**Task objective**
Extract every line of the records below that contains the string "appoggiatura". Treat uppercase and lowercase letters as distinct when matching.

**Supplied records**
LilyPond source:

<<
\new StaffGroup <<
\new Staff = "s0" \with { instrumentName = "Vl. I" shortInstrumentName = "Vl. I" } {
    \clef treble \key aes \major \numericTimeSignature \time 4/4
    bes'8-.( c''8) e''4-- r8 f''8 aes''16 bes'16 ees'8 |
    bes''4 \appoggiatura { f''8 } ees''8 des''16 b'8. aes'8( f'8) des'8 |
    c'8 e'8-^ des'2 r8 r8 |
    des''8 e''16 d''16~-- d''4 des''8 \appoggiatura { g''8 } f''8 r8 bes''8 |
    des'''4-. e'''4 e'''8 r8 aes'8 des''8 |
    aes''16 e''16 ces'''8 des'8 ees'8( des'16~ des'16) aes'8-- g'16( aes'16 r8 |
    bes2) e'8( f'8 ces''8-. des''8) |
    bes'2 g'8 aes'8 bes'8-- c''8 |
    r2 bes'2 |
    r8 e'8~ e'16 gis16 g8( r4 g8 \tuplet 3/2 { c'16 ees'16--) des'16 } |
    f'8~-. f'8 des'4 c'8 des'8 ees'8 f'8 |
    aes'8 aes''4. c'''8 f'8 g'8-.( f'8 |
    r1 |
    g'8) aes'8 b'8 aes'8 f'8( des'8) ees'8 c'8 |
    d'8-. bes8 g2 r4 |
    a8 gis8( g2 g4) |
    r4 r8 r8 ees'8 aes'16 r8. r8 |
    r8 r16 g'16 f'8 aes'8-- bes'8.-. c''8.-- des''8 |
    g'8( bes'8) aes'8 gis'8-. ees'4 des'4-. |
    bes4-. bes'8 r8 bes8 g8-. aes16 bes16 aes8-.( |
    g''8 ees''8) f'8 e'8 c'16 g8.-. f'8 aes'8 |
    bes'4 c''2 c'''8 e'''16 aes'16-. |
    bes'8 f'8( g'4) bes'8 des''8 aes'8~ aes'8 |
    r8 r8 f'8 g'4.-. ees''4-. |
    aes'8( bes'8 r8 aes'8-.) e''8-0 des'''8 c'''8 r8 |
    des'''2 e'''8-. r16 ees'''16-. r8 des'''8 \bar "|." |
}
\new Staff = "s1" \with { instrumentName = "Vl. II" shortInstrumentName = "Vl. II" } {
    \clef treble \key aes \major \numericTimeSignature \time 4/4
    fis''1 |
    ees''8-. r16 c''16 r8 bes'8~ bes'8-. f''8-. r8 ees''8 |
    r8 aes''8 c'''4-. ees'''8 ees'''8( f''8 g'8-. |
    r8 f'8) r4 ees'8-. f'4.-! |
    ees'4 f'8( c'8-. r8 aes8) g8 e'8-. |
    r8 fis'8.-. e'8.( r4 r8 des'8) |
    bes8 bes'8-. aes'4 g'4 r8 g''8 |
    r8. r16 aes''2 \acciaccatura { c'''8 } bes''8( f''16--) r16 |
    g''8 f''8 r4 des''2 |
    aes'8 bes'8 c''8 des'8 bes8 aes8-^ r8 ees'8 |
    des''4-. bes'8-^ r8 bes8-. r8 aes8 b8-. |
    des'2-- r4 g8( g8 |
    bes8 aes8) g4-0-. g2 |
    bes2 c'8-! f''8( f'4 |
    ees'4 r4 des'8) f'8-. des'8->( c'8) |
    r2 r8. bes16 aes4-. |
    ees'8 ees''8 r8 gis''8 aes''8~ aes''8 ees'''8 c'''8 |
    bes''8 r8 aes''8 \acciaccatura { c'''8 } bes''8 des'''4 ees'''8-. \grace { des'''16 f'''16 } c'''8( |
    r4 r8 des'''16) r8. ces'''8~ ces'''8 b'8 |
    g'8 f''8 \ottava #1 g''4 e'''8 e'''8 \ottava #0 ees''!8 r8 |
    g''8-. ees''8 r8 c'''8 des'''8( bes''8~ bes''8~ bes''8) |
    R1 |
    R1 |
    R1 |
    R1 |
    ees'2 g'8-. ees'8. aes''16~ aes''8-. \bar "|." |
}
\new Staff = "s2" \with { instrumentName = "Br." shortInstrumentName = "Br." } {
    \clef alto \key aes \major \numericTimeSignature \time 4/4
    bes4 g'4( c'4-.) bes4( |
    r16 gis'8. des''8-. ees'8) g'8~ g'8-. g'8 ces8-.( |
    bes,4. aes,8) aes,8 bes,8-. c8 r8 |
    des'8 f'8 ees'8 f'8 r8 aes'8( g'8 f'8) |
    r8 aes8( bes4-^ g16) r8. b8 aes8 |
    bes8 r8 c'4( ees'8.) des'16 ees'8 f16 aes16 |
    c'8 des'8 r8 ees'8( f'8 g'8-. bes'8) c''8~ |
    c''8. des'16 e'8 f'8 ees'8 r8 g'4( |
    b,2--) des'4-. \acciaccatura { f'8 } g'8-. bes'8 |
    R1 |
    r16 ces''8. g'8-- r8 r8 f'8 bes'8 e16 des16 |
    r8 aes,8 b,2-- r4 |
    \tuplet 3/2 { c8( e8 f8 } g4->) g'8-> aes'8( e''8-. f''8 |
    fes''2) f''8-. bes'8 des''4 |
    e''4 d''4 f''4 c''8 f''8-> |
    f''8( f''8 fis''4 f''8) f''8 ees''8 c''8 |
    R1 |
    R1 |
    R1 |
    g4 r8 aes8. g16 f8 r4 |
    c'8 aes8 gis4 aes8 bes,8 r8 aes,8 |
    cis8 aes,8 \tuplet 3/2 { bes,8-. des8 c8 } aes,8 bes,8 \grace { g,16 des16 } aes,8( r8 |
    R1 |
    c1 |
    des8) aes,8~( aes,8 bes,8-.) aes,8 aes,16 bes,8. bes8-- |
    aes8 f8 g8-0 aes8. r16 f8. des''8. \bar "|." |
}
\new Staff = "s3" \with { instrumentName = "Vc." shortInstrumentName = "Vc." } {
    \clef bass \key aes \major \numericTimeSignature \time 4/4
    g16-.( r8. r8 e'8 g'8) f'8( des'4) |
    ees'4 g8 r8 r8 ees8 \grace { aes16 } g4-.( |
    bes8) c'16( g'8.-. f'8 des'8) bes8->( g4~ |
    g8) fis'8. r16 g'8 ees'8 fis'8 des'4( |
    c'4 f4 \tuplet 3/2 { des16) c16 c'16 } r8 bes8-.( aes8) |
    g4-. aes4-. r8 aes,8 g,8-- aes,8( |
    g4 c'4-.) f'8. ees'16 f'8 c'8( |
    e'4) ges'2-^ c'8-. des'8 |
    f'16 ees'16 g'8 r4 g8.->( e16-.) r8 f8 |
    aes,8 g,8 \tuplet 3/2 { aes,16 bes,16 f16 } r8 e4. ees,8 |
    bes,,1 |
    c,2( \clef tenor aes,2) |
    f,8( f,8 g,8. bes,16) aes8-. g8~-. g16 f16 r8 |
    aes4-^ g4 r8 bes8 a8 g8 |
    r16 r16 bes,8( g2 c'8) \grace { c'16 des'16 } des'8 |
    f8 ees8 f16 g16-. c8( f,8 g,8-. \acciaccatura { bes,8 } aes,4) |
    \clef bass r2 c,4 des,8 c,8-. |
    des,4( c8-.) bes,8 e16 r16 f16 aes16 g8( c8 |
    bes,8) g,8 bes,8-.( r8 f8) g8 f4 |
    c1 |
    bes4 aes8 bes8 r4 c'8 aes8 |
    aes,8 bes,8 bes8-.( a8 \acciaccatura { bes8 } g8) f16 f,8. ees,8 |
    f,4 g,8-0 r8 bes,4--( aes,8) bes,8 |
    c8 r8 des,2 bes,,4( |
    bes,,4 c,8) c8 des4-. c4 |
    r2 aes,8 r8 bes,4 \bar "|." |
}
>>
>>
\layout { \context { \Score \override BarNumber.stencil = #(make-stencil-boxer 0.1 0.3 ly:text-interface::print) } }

**Reply to the task**
    bes''4 \appoggiatura { f''8 } ees''8 des''16 b'8. aes'8( f'8) des'8 |
    des''8 e''16 d''16~-- d''4 des''8 \appoggiatura { g''8 } f''8 r8 bes''8 |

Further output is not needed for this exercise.